● **Exercise details**
From the line containing "none -> red brick A5 level 2" through the last line of the records below, each line is to be repeated exactly; pictures are to be omitted.

Object change listings
※ ※ ※

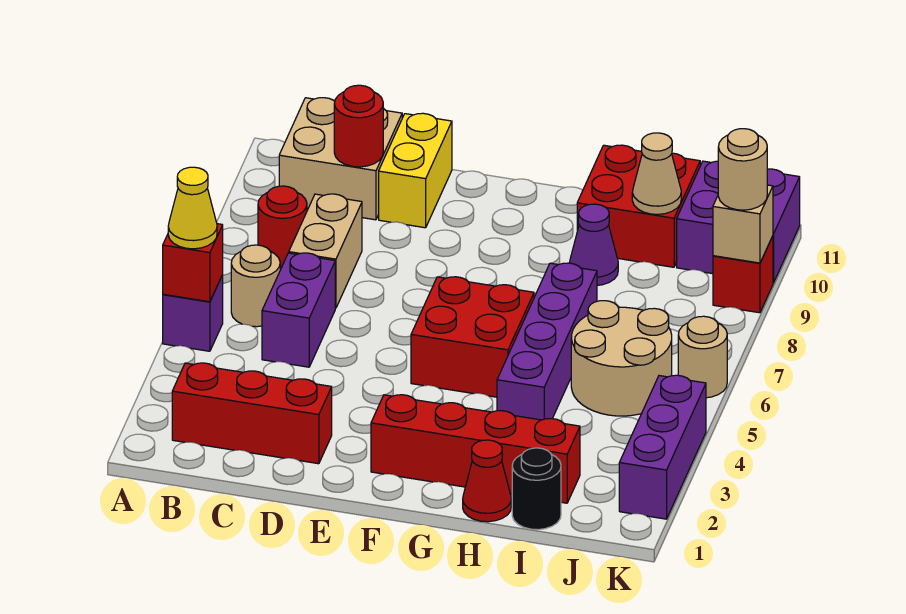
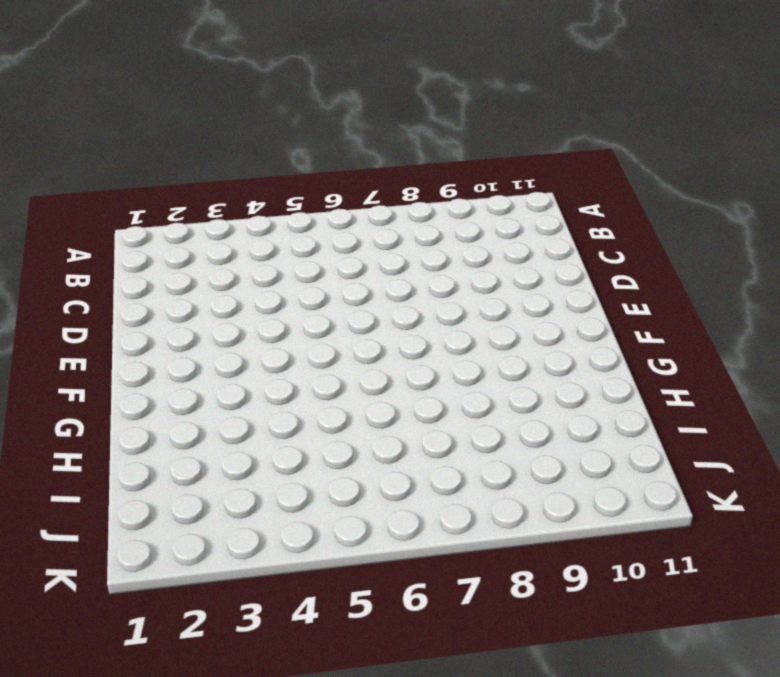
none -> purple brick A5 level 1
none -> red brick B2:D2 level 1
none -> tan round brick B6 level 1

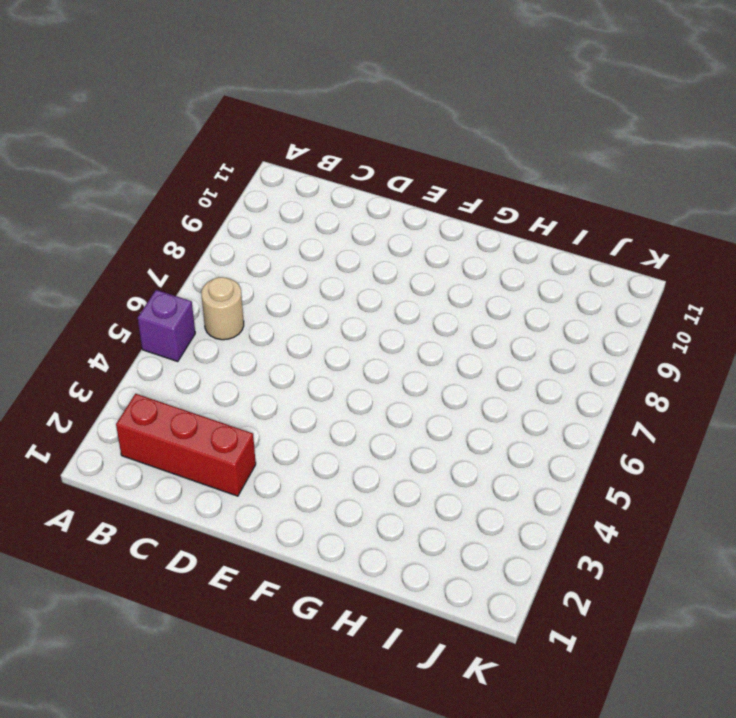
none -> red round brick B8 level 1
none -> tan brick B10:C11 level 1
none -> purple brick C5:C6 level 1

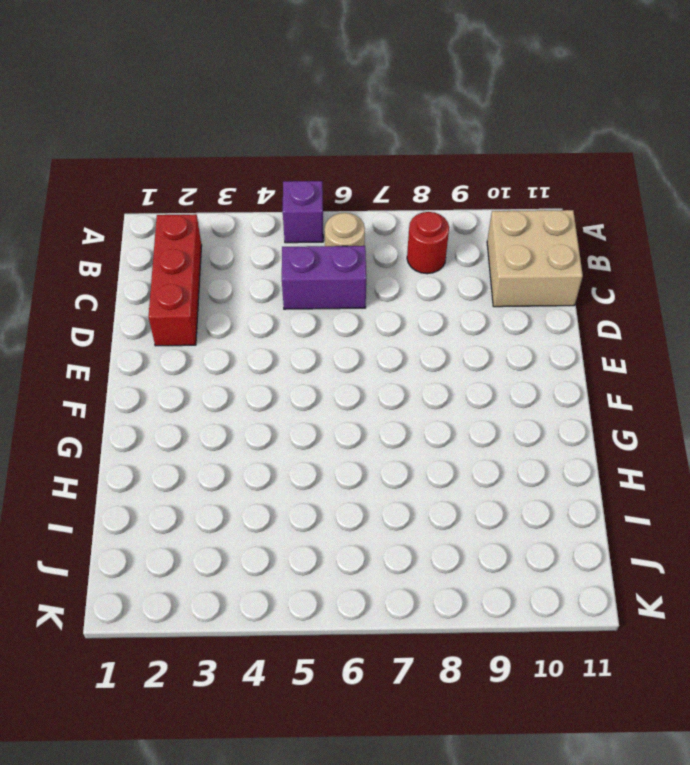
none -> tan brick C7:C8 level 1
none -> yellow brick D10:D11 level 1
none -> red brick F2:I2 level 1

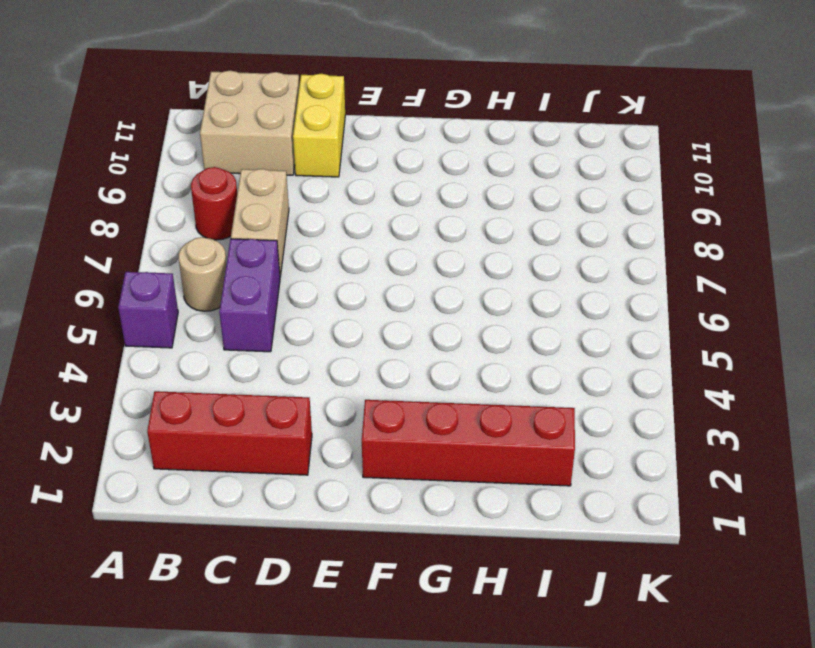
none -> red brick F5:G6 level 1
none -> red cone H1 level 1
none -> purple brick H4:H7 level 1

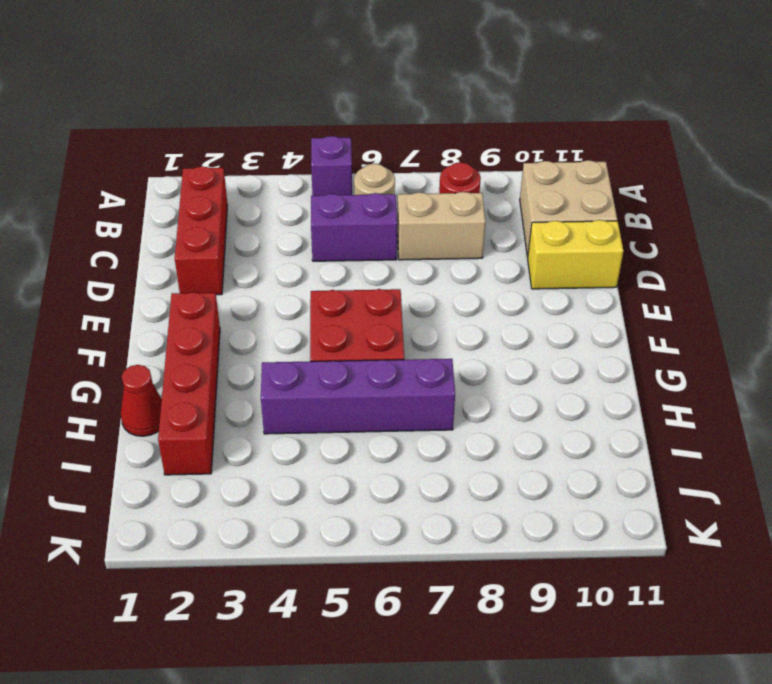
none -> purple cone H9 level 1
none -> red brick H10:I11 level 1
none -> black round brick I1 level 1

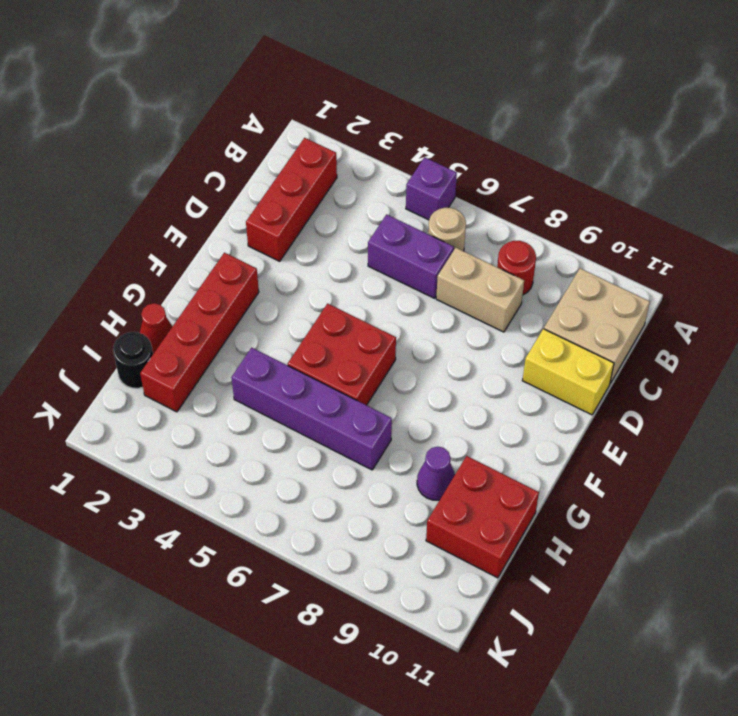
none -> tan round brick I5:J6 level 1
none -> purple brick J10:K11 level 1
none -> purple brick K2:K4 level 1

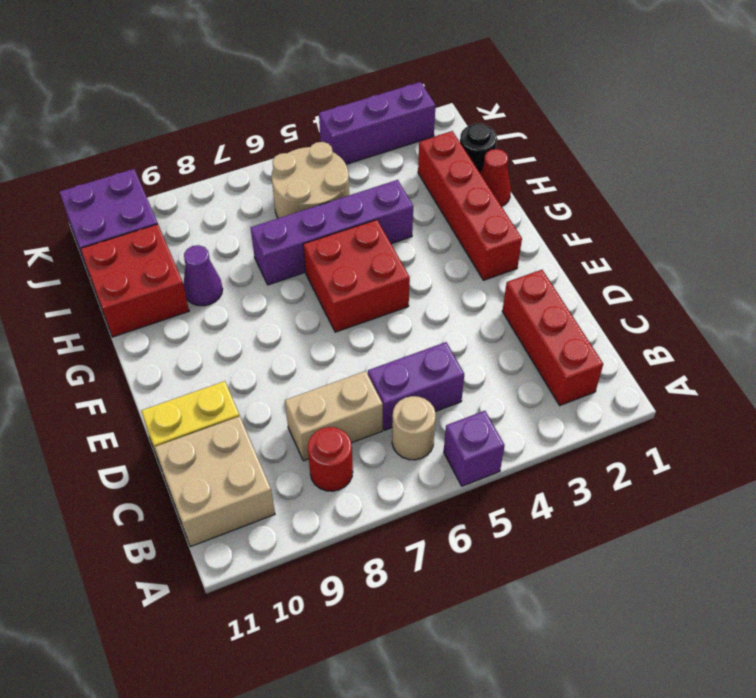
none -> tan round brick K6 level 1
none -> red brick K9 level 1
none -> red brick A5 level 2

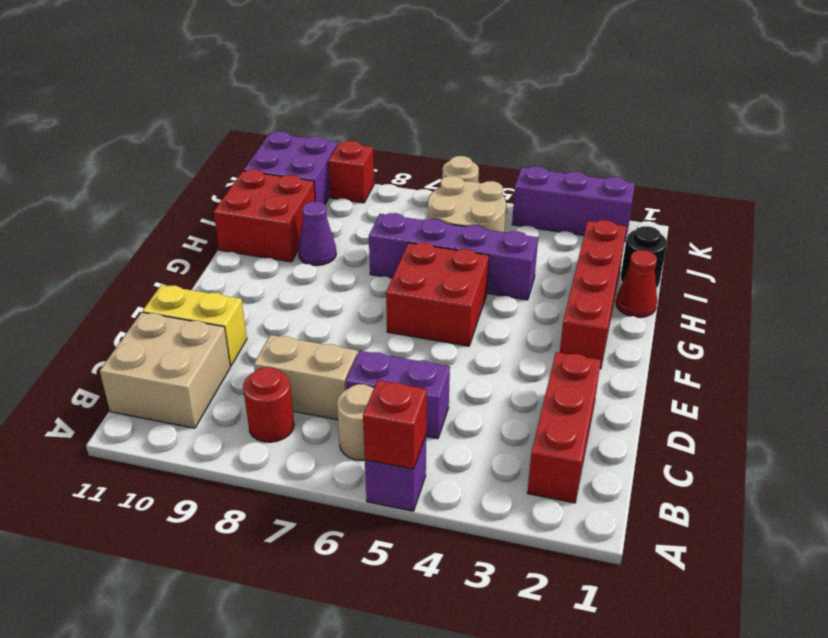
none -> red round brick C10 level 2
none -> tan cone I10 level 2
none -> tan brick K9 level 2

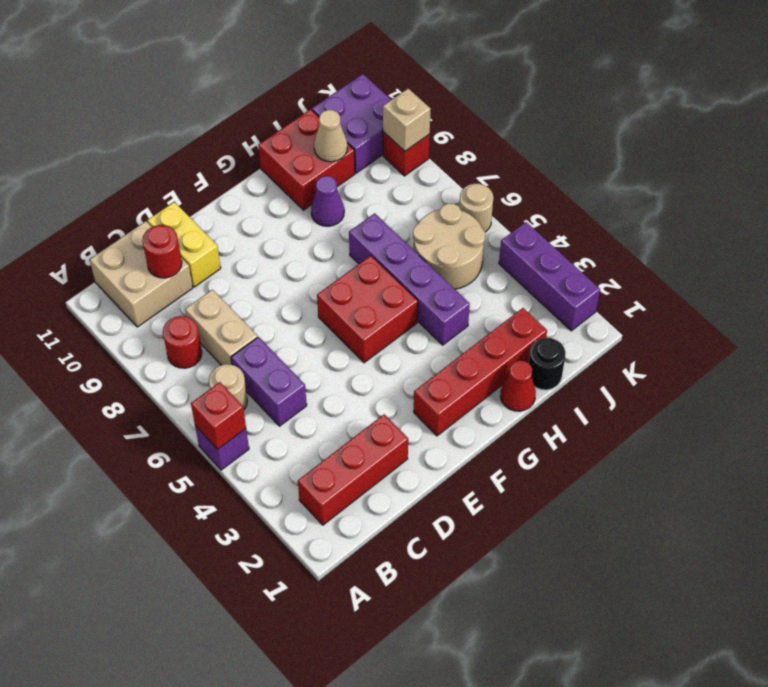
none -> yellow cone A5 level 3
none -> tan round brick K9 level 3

※ ※ ※

● **Result of the exercise**
none -> red brick A5 level 2

none -> red round brick C10 level 2
none -> tan cone I10 level 2
none -> tan brick K9 level 2

none -> yellow cone A5 level 3
none -> tan round brick K9 level 3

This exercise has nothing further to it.